## Begin LISTING

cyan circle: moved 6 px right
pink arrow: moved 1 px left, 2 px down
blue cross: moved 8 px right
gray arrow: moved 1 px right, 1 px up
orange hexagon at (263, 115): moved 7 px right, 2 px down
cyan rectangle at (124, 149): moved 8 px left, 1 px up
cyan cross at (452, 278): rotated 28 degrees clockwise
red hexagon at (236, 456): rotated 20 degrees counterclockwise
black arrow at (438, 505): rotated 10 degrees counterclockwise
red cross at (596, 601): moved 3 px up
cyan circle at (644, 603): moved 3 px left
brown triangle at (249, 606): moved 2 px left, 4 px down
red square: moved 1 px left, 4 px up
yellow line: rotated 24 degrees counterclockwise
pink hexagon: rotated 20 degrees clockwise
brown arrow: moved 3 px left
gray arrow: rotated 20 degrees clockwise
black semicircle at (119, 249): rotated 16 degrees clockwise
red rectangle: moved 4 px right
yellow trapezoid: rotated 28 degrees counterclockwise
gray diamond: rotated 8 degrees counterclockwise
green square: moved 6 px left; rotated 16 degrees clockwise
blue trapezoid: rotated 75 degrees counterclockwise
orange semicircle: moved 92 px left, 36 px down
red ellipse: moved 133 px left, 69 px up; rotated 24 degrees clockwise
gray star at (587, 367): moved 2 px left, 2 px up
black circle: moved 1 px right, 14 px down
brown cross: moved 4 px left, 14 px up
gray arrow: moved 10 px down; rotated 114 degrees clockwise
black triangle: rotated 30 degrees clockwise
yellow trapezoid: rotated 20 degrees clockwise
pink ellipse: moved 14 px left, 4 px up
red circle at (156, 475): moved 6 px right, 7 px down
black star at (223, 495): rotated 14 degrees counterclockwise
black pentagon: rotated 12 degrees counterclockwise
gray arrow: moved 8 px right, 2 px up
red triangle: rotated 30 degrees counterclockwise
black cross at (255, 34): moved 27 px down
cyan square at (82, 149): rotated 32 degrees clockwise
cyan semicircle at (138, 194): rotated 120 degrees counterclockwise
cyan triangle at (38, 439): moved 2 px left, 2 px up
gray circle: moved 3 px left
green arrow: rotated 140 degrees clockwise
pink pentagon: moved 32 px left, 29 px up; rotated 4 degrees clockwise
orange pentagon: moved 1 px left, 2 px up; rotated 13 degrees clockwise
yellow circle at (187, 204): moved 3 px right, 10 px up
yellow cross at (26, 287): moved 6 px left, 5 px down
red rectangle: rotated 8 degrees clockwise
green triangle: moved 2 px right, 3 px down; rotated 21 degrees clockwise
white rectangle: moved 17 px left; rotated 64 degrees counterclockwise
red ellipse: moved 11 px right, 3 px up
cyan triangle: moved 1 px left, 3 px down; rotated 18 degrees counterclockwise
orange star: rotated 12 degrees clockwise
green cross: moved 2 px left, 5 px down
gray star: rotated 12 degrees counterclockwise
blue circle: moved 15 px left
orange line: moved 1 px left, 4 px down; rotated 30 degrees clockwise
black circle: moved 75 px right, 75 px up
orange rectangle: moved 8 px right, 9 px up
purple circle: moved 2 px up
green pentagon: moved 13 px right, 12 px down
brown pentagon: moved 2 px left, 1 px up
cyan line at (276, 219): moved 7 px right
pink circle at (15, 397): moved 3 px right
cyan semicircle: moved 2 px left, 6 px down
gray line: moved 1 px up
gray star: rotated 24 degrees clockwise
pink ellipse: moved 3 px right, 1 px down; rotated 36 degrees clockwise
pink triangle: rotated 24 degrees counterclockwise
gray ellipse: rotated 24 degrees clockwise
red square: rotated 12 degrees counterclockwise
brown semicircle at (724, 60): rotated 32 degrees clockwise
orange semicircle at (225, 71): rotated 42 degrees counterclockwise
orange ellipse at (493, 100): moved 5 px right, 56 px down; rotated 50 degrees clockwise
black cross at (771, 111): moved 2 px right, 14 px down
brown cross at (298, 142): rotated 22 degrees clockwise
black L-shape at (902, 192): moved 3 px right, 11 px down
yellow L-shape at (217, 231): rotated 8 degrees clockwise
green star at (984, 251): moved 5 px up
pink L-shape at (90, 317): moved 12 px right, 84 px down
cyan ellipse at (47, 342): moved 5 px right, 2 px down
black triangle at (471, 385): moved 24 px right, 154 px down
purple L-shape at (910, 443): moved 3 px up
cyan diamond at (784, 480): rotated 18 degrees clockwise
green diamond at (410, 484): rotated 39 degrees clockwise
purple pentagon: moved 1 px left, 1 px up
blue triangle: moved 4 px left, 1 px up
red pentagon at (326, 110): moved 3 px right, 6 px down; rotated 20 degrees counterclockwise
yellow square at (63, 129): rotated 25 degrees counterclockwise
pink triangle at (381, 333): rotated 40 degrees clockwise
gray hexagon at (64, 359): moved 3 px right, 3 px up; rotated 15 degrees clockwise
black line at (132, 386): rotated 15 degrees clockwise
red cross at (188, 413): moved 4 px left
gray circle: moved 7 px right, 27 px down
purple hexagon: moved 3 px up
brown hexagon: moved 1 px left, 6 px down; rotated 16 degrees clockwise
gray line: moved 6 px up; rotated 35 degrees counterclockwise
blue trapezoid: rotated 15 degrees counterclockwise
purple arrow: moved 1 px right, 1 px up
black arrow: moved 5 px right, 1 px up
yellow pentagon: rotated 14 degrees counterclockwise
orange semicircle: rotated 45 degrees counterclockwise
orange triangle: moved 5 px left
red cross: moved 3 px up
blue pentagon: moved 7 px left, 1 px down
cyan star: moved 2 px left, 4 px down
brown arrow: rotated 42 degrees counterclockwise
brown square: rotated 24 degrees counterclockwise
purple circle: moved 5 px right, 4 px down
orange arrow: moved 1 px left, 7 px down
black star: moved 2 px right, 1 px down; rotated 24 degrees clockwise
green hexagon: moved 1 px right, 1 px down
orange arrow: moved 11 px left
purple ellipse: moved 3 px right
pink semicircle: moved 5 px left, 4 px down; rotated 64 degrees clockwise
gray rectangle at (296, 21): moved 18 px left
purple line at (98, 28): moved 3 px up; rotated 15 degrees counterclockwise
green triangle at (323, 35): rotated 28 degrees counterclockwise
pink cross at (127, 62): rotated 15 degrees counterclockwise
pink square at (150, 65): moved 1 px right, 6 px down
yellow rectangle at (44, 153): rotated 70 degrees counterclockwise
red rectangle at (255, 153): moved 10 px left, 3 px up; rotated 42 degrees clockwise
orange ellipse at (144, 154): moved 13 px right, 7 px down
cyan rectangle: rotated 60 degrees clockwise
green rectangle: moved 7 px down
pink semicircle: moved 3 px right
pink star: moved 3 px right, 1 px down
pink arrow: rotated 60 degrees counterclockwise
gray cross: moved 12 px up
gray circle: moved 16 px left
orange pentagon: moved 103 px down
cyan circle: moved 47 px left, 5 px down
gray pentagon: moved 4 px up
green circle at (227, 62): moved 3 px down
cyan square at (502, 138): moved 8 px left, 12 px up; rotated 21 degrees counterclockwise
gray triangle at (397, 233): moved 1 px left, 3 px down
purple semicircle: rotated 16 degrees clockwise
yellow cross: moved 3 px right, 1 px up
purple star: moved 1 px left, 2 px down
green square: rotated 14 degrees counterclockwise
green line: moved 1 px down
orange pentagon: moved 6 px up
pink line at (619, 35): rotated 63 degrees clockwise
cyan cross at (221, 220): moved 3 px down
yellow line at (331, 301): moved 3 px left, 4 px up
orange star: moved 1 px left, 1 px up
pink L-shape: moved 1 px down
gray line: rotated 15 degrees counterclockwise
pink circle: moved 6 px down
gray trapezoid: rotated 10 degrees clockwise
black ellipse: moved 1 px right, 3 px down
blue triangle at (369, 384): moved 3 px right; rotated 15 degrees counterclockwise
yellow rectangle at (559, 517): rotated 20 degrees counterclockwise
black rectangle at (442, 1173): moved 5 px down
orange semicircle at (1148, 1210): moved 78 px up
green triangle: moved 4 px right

## End LISTING

Turn the lines of the material above into a numbered list, starting at the first line of the material and ending at the line containing "gray arrow: rotated 20 degrees clockwise", with both of those lines included and any blank lines skipped.

1. cyan circle: moved 6 px right
2. pink arrow: moved 1 px left, 2 px down
3. blue cross: moved 8 px right
4. gray arrow: moved 1 px right, 1 px up
5. orange hexagon at (263, 115): moved 7 px right, 2 px down
6. cyan rectangle at (124, 149): moved 8 px left, 1 px up
7. cyan cross at (452, 278): rotated 28 degrees clockwise
8. red hexagon at (236, 456): rotated 20 degrees counterclockwise
9. black arrow at (438, 505): rotated 10 degrees counterclockwise
10. red cross at (596, 601): moved 3 px up
11. cyan circle at (644, 603): moved 3 px left
12. brown triangle at (249, 606): moved 2 px left, 4 px down
13. red square: moved 1 px left, 4 px up
14. yellow line: rotated 24 degrees counterclockwise
15. pink hexagon: rotated 20 degrees clockwise
16. brown arrow: moved 3 px left
17. gray arrow: rotated 20 degrees clockwise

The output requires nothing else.